» EXTRACTED INFORMATION
+===+
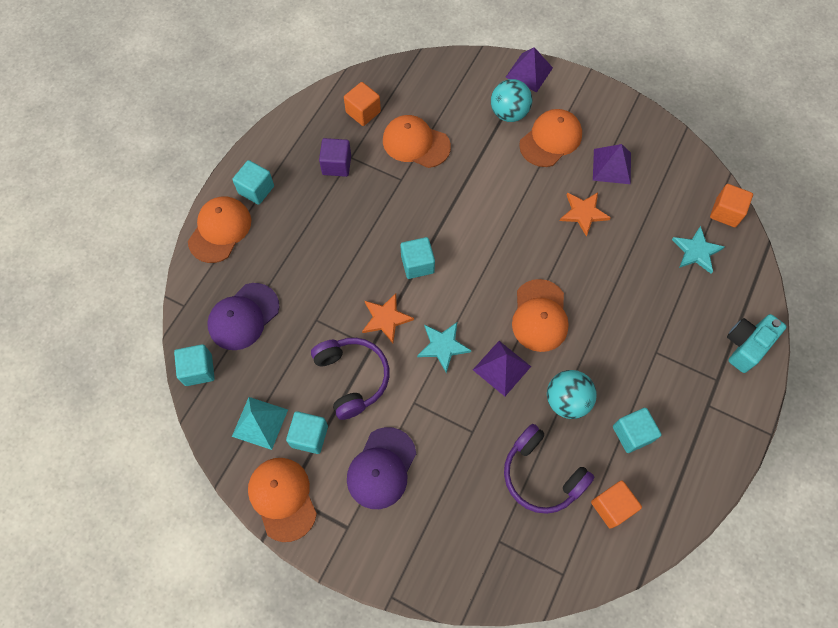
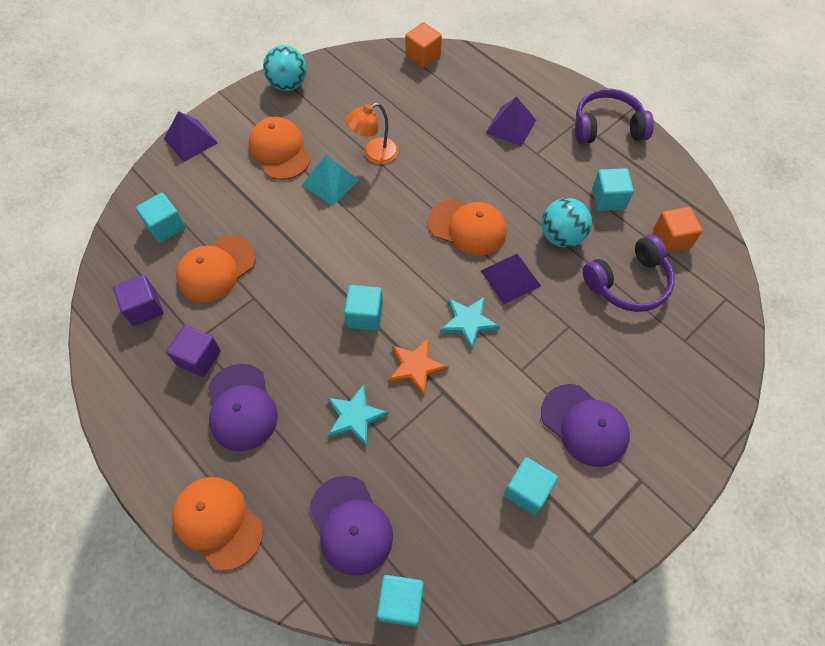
camera: 70 degrees left, 5 degrees down
(256, 189) = (183, 460): turquoise cube -> turquoise cube (165, 227)
(260, 423) = (494, 543): turquoise pyramid -> turquoise pyramid (330, 182)
(282, 498) = (592, 542): orange cap -> none
(308, 209) = (241, 407): none -> purple cap
(352, 378) = (473, 423): purple headphones -> purple headphones (607, 127)
(363, 112) = (144, 308): orange cube -> purple cube
(509, 113) = (229, 174): turquoise ball -> turquoise ball (288, 84)
(583, 213) = (374, 154): orange star -> orange lamp
(612, 166) = (335, 115): purple pyramid -> purple pyramid (511, 126)
(696, 251) = (451, 89): turquoise star -> turquoise star (355, 416)
(746, 346) = (553, 91): turquoise camera -> none

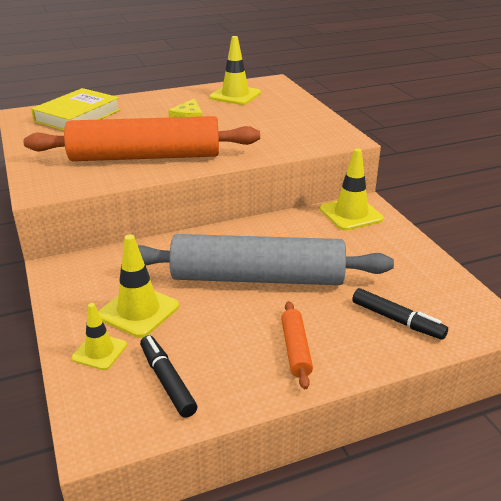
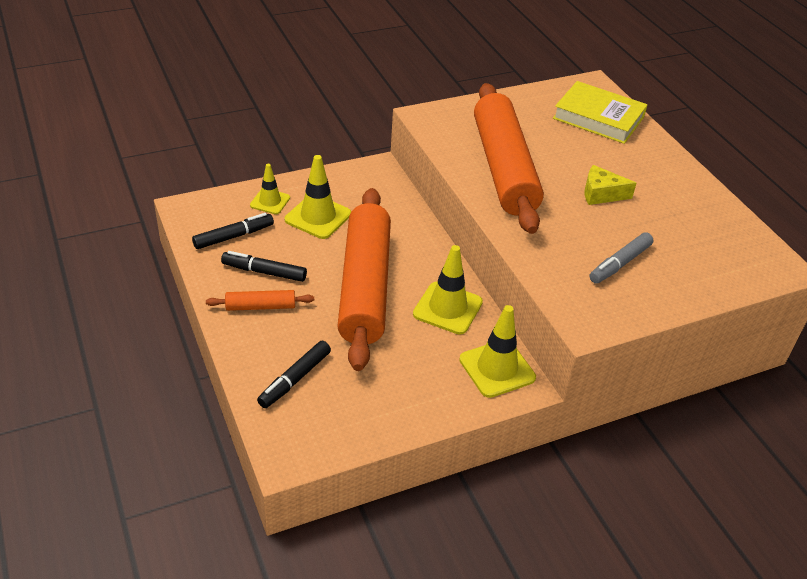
camera: 85 degrees right, 10 degrees up
(235, 95) = (708, 231): yellow traffic cone -> yellow traffic cone (447, 308)
(236, 350) = (264, 272): none -> black marker
(257, 277) = (365, 286): grey rolling pin -> orange rolling pin
(276, 124) = (620, 264): none -> grey marker

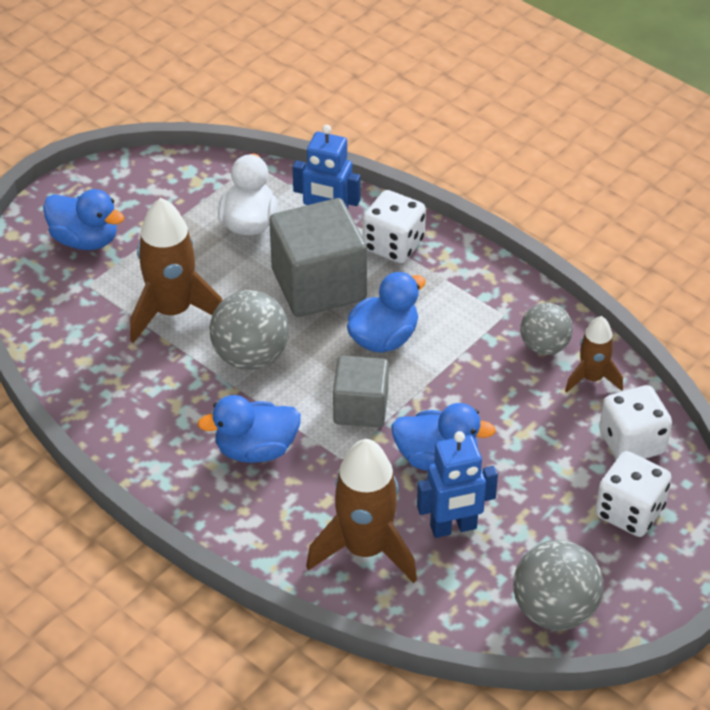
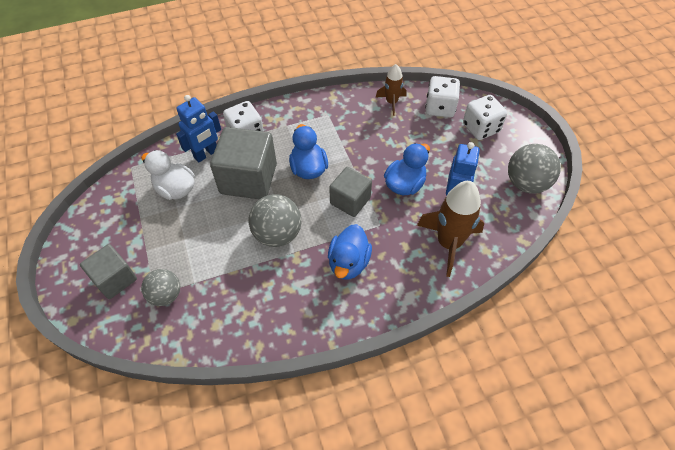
camera: 60 degrees left, 10 degrees up
(85, 240) = (115, 279): blue duck -> grey cube
(172, 312) = (213, 258): brown rocket -> none
(544, 346) = (359, 109): grey ball -> grey ball (166, 295)

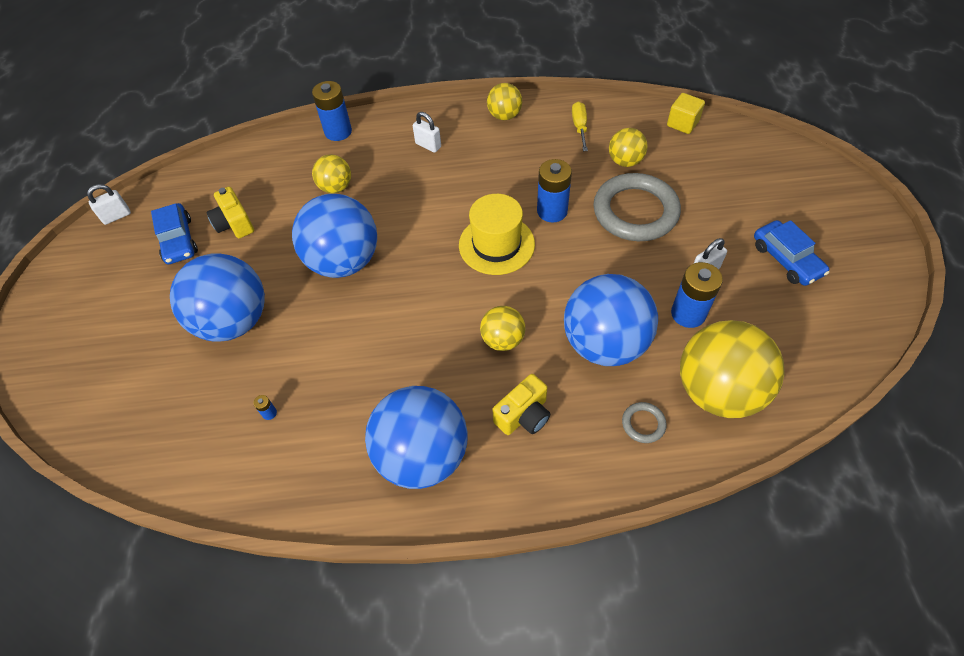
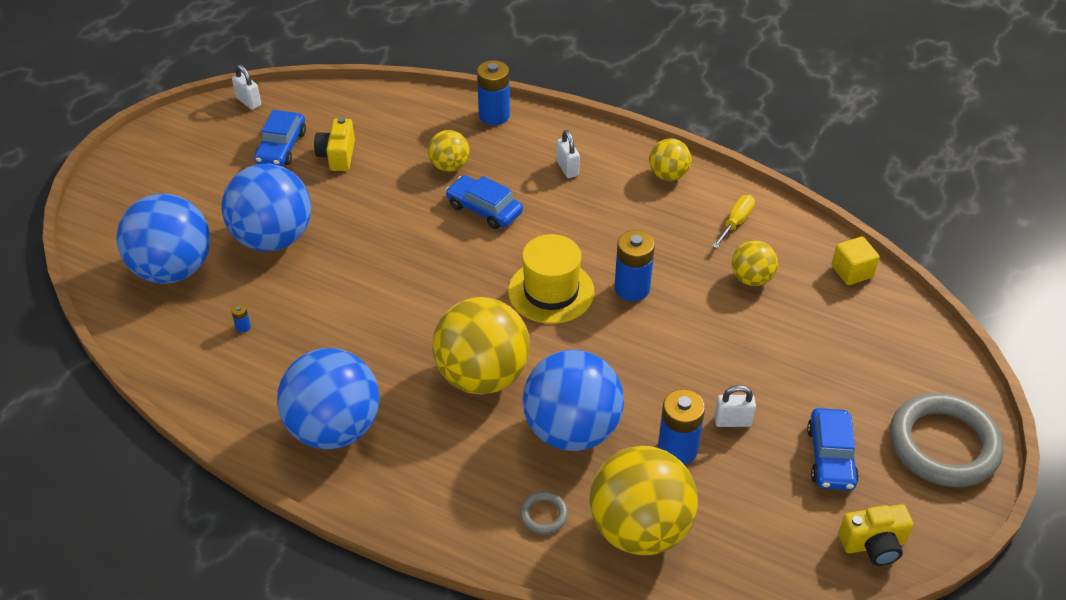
camera: 30 degrees right, 10 degrees down
(116, 216) = (249, 102): white padlock -> white padlock turned 45 degrees clockwise
(344, 261) = (402, 236): blue ball -> blue ball (173, 269)
(392, 207) = (484, 209): none -> blue car
(503, 340) = (482, 376): yellow ball -> yellow ball, size x1.96
(523, 415) = (445, 447): yellow camera -> yellow camera (873, 544)
(635, 211) = (715, 331): grey ring -> grey ring (943, 445)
+===+
» REQUIRED WORK
The expected output is the lines above from the one containing "(509, 113) = (229, 174): turquoise" to the one containing "(344, 261) = (402, 236): blue", both ends included, reproduced exactly with every picture left out.

» EXERCISE OUTPUT
(509, 113) = (229, 174): turquoise ball -> turquoise ball (288, 84)
(583, 213) = (374, 154): orange star -> orange lamp
(612, 166) = (335, 115): purple pyramid -> purple pyramid (511, 126)
(696, 251) = (451, 89): turquoise star -> turquoise star (355, 416)
(746, 346) = (553, 91): turquoise camera -> none

camera: 85 degrees right, 10 degrees up
(235, 95) = (708, 231): yellow traffic cone -> yellow traffic cone (447, 308)
(236, 350) = (264, 272): none -> black marker
(257, 277) = (365, 286): grey rolling pin -> orange rolling pin
(276, 124) = (620, 264): none -> grey marker

camera: 60 degrees left, 10 degrees up
(85, 240) = (115, 279): blue duck -> grey cube
(172, 312) = (213, 258): brown rocket -> none
(544, 346) = (359, 109): grey ball -> grey ball (166, 295)

camera: 30 degrees right, 10 degrees down
(116, 216) = (249, 102): white padlock -> white padlock turned 45 degrees clockwise
(344, 261) = (402, 236): blue ball -> blue ball (173, 269)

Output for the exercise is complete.